WHAT TO DO | A word-for-word reproduction of the data below is needed, with no pictures in it.

SUPPLIED ENTRIES |
——

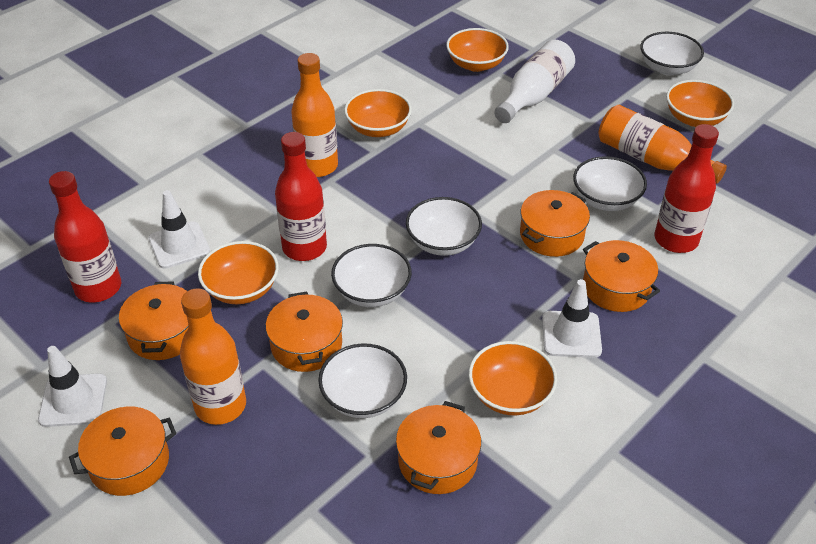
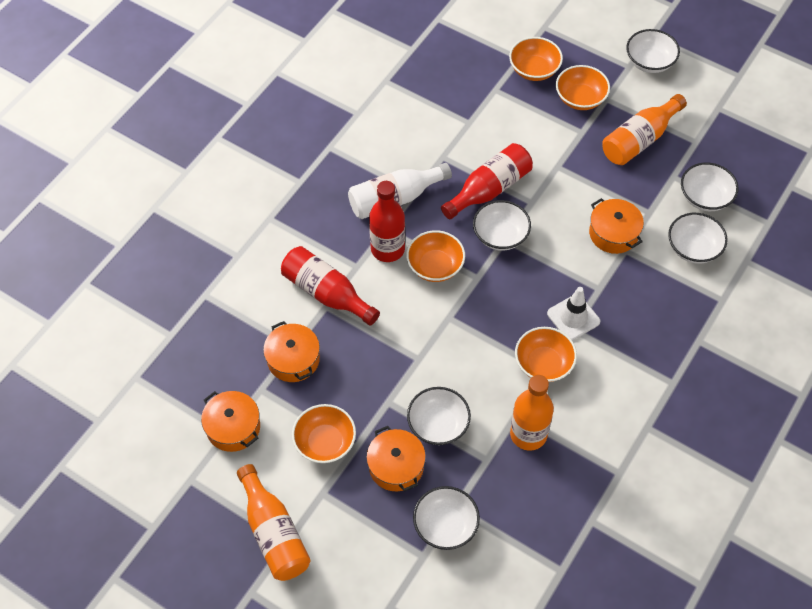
orange pot: [69,407,176,496] [119,281,188,360] [266,291,343,372] [396,401,481,494] [520,190,590,257] [583,240,660,312] = 6 -> [201,391,260,452] [263,321,320,382] [366,426,426,492] [589,198,644,254] = 4
white bowl: [318,343,407,418] [331,244,412,307] [406,197,482,256] [573,156,647,211] [640,32,704,75] = 5 -> [407,387,471,445] [413,486,480,550] [473,200,531,251] [626,29,680,73] [668,213,728,264] [681,162,738,211] = 6
white traffic cone: [38,346,107,427] [149,190,210,269] [542,279,602,358] = 3 -> [547,287,600,341] = 1

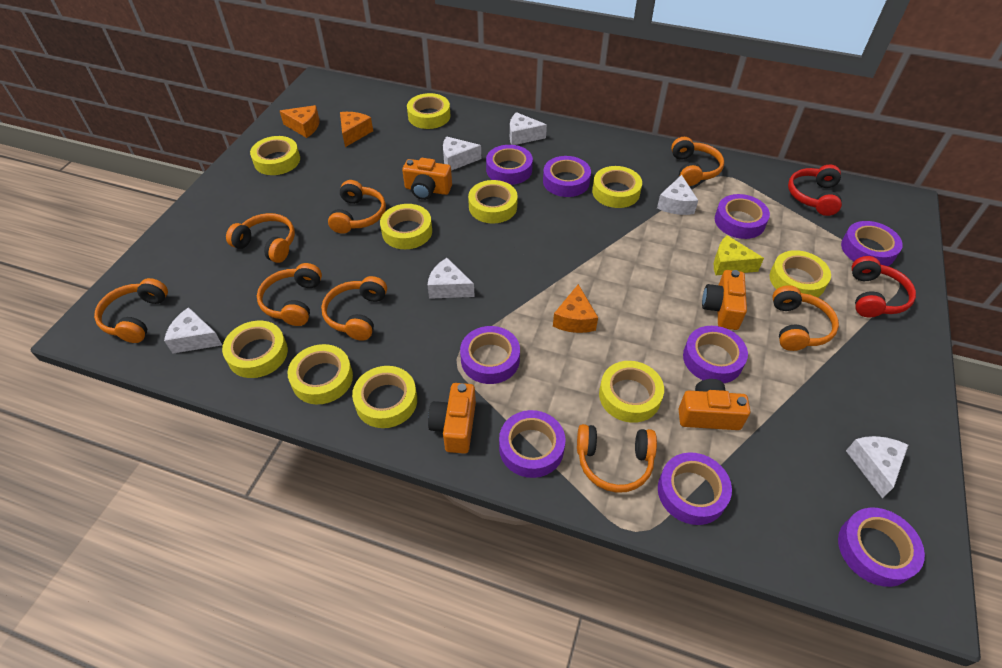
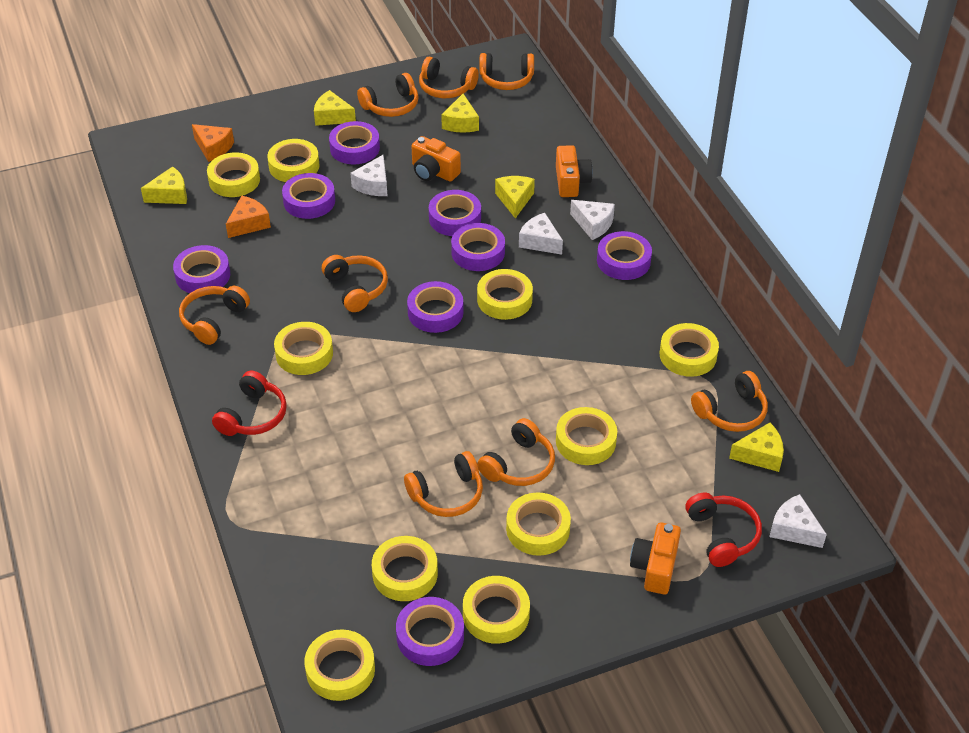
orange camera: [402,158,452,200] [428,383,476,454] [678,379,750,430] [702,270,747,330] = 4 -> [412,136,461,182] [556,145,593,197] [630,522,681,594] = 3
orange cheese: [280,105,319,138] [340,112,373,147] [553,284,598,333] = 3 -> [192,124,234,162] [226,196,271,238] = 2
purple tape: [460,326,520,384] [486,145,533,185] [499,410,565,478] [543,156,591,197] [658,452,732,525] [683,326,748,383] [715,194,770,239] [838,508,925,587] [841,221,903,266] = 9 -> [173,245,230,293] [282,173,335,219] [329,121,380,164] [396,597,464,666] [407,281,463,333] [429,190,481,236] [451,223,505,271] [597,231,652,280] = 8
white cheese: [164,307,222,354] [427,258,475,299] [443,136,481,171] [510,112,547,145] [657,175,698,215] [846,436,908,498] = 6 -> [350,155,387,196] [519,213,563,255] [570,200,615,240] [769,494,827,548] = 4
yellow cheese: [714,235,764,275] = 1 -> [141,166,187,204] [314,90,356,126] [441,93,479,133] [495,176,535,219] [729,423,784,472] = 5

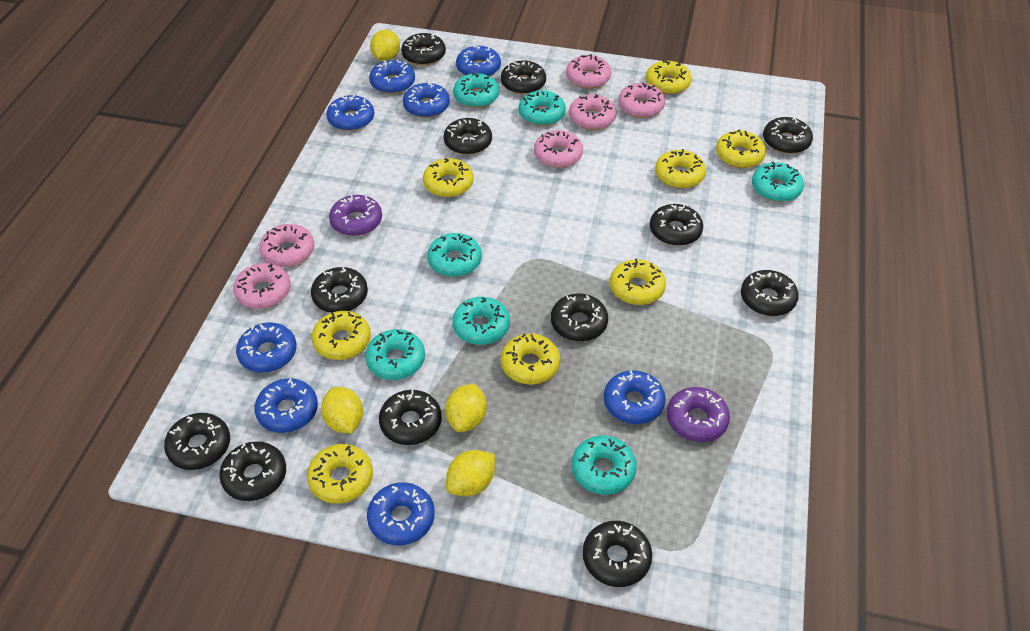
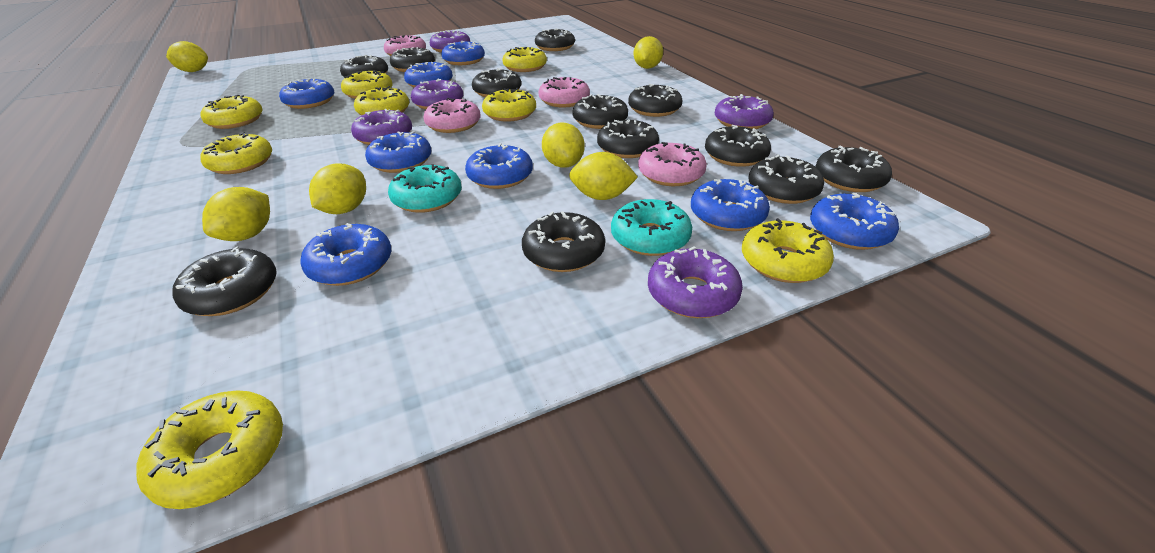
pink donut: [233,263,291,309] [259,224,314,267] [534,130,583,168] [566,54,611,89] [569,94,616,130] [618,83,665,118] = 6 -> [384,35,426,56] [423,98,480,133] [538,77,590,107] [638,142,707,186] = 4
purple donut: [329,194,382,236] [667,387,730,442] = 2 -> [351,109,412,145] [411,79,463,109] [430,30,470,53] [648,246,743,318] [715,94,774,129] = 5
turquoise donut: [365,329,425,380] [427,233,482,277] [452,297,510,345] [453,73,499,108] [519,90,566,126] [571,435,637,495] [752,162,804,202] = 7 -> [388,164,462,213] [611,199,692,256] = 2
yellow lemon: [321,387,363,434] [370,29,400,61] [445,384,487,432] [446,450,495,496] = 4 -> [166,41,208,72] [202,187,270,241] [309,164,366,214] [542,123,585,168] [569,152,638,200] [633,36,663,69] = 6

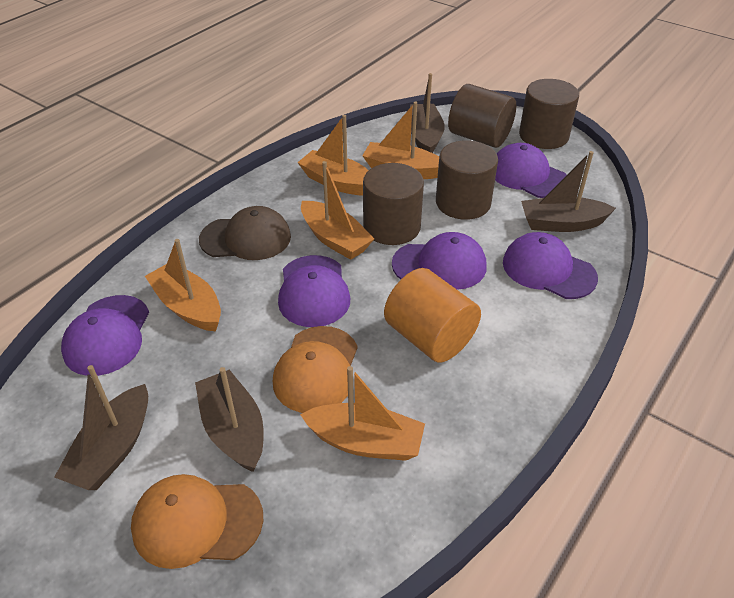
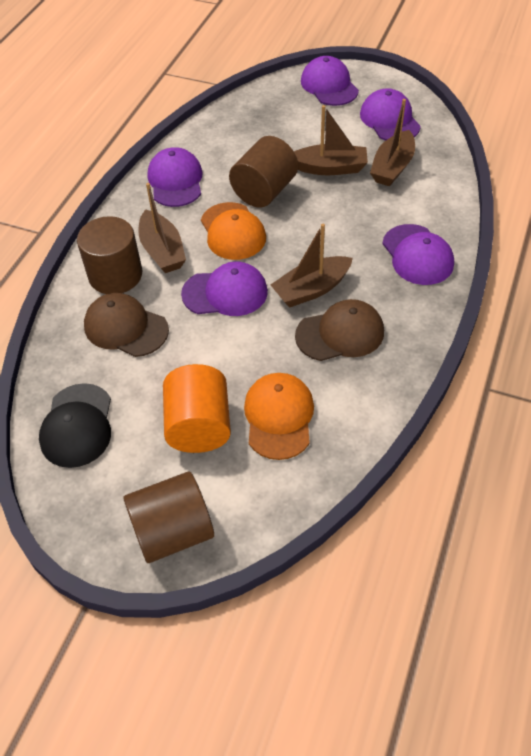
black cap: none = 0 -> [39,383,111,468] = 1
brown cap: [199,206,291,260] = 1 -> [84,293,169,357] [295,299,384,361] = 2
brown cylinder: [363,163,424,245] [436,140,498,220] [448,84,516,148] [519,79,579,149] = 4 -> [77,216,142,294] [123,471,214,563] [229,136,298,208] = 3
orange boat: [145,239,221,332] [297,115,369,196] [300,366,425,461] [301,161,374,260] [362,101,439,179] = 5 -> none = 0

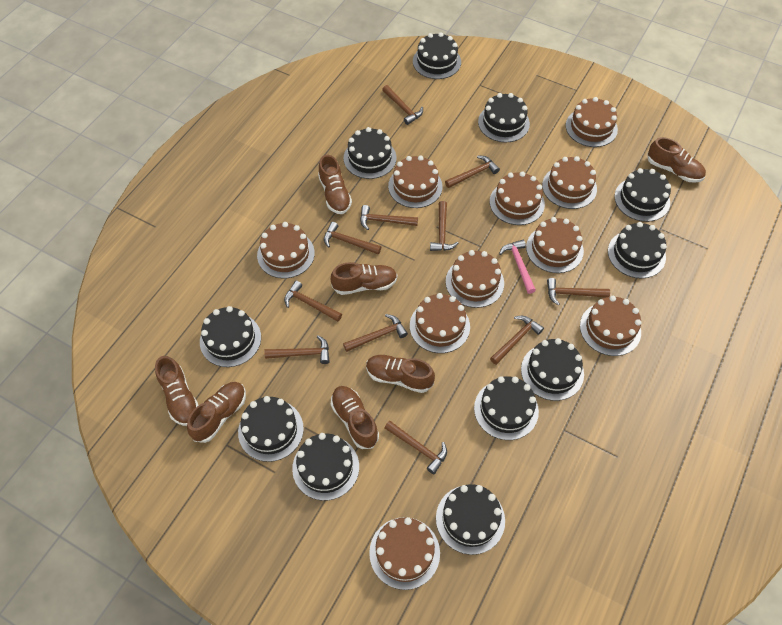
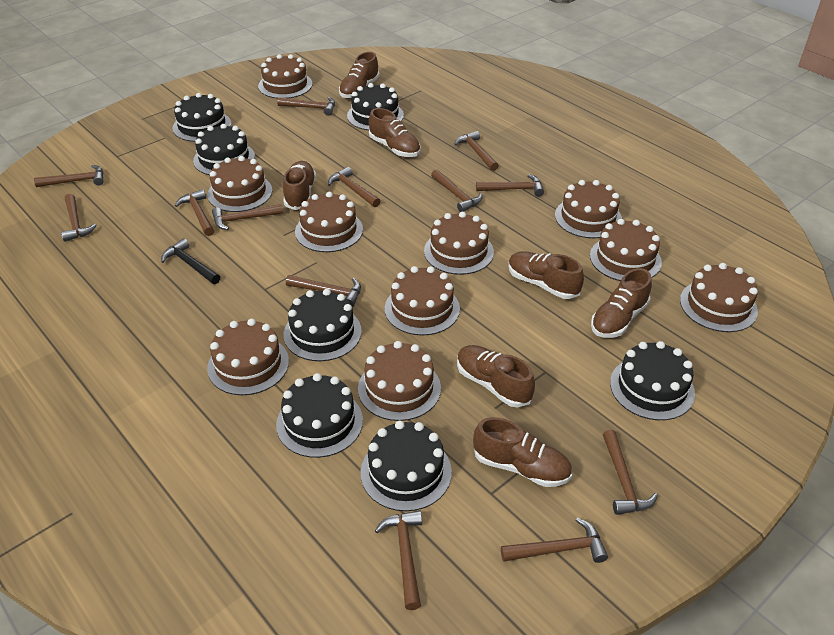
black cake: [200,306,261,367] [238,396,304,462] [292,433,359,501] [344,127,396,179] [413,32,461,79] [436,484,505,555] [474,376,539,440] [478,93,530,142] [521,338,584,401] [608,222,667,278] [615,168,671,222] = 11 -> [173,93,231,142] [193,124,255,175] [276,373,363,458] [284,289,362,361] [347,83,404,130] [360,421,452,511] [610,341,695,420] = 7
black hammer: none = 0 -> [161,238,220,284] = 1
brown hammer: [264,335,330,364] [284,281,342,322] [324,222,381,254] [343,314,408,352] [360,205,418,230] [382,85,423,125] [385,421,447,474] [430,201,458,251] [445,156,500,188] [490,316,544,365] [547,278,610,305] = 11 -> [34,165,104,187] [61,194,97,242] [175,189,214,236] [212,204,283,230] [277,97,335,116] [286,275,361,307] [328,167,380,207] [375,510,422,610] [431,169,482,212] [454,131,499,171] [476,174,544,197] [501,518,608,563] [603,430,658,515] = 13
pink hammer: [499,240,536,294] = 1 -> none = 0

——

EXERCISE SOLUTION |
orange pot: [69,407,176,496] [119,281,188,360] [266,291,343,372] [396,401,481,494] [520,190,590,257] [583,240,660,312] = 6 -> [201,391,260,452] [263,321,320,382] [366,426,426,492] [589,198,644,254] = 4
white bowl: [318,343,407,418] [331,244,412,307] [406,197,482,256] [573,156,647,211] [640,32,704,75] = 5 -> [407,387,471,445] [413,486,480,550] [473,200,531,251] [626,29,680,73] [668,213,728,264] [681,162,738,211] = 6
white traffic cone: [38,346,107,427] [149,190,210,269] [542,279,602,358] = 3 -> [547,287,600,341] = 1

orange camera: [402,158,452,200] [428,383,476,454] [678,379,750,430] [702,270,747,330] = 4 -> [412,136,461,182] [556,145,593,197] [630,522,681,594] = 3
orange cheese: [280,105,319,138] [340,112,373,147] [553,284,598,333] = 3 -> [192,124,234,162] [226,196,271,238] = 2
purple tape: [460,326,520,384] [486,145,533,185] [499,410,565,478] [543,156,591,197] [658,452,732,525] [683,326,748,383] [715,194,770,239] [838,508,925,587] [841,221,903,266] = 9 -> [173,245,230,293] [282,173,335,219] [329,121,380,164] [396,597,464,666] [407,281,463,333] [429,190,481,236] [451,223,505,271] [597,231,652,280] = 8
white cheese: [164,307,222,354] [427,258,475,299] [443,136,481,171] [510,112,547,145] [657,175,698,215] [846,436,908,498] = 6 -> [350,155,387,196] [519,213,563,255] [570,200,615,240] [769,494,827,548] = 4
yellow cheese: [714,235,764,275] = 1 -> [141,166,187,204] [314,90,356,126] [441,93,479,133] [495,176,535,219] [729,423,784,472] = 5

pink donut: [233,263,291,309] [259,224,314,267] [534,130,583,168] [566,54,611,89] [569,94,616,130] [618,83,665,118] = 6 -> [384,35,426,56] [423,98,480,133] [538,77,590,107] [638,142,707,186] = 4
purple donut: [329,194,382,236] [667,387,730,442] = 2 -> [351,109,412,145] [411,79,463,109] [430,30,470,53] [648,246,743,318] [715,94,774,129] = 5
turquoise donut: [365,329,425,380] [427,233,482,277] [452,297,510,345] [453,73,499,108] [519,90,566,126] [571,435,637,495] [752,162,804,202] = 7 -> [388,164,462,213] [611,199,692,256] = 2
yellow lemon: [321,387,363,434] [370,29,400,61] [445,384,487,432] [446,450,495,496] = 4 -> [166,41,208,72] [202,187,270,241] [309,164,366,214] [542,123,585,168] [569,152,638,200] [633,36,663,69] = 6

black cap: none = 0 -> [39,383,111,468] = 1
brown cap: [199,206,291,260] = 1 -> [84,293,169,357] [295,299,384,361] = 2
brown cylinder: [363,163,424,245] [436,140,498,220] [448,84,516,148] [519,79,579,149] = 4 -> [77,216,142,294] [123,471,214,563] [229,136,298,208] = 3
orange boat: [145,239,221,332] [297,115,369,196] [300,366,425,461] [301,161,374,260] [362,101,439,179] = 5 -> none = 0

black cake: [200,306,261,367] [238,396,304,462] [292,433,359,501] [344,127,396,179] [413,32,461,79] [436,484,505,555] [474,376,539,440] [478,93,530,142] [521,338,584,401] [608,222,667,278] [615,168,671,222] = 11 -> [173,93,231,142] [193,124,255,175] [276,373,363,458] [284,289,362,361] [347,83,404,130] [360,421,452,511] [610,341,695,420] = 7
black hammer: none = 0 -> [161,238,220,284] = 1
brown hammer: [264,335,330,364] [284,281,342,322] [324,222,381,254] [343,314,408,352] [360,205,418,230] [382,85,423,125] [385,421,447,474] [430,201,458,251] [445,156,500,188] [490,316,544,365] [547,278,610,305] = 11 -> [34,165,104,187] [61,194,97,242] [175,189,214,236] [212,204,283,230] [277,97,335,116] [286,275,361,307] [328,167,380,207] [375,510,422,610] [431,169,482,212] [454,131,499,171] [476,174,544,197] [501,518,608,563] [603,430,658,515] = 13
pink hammer: [499,240,536,294] = 1 -> none = 0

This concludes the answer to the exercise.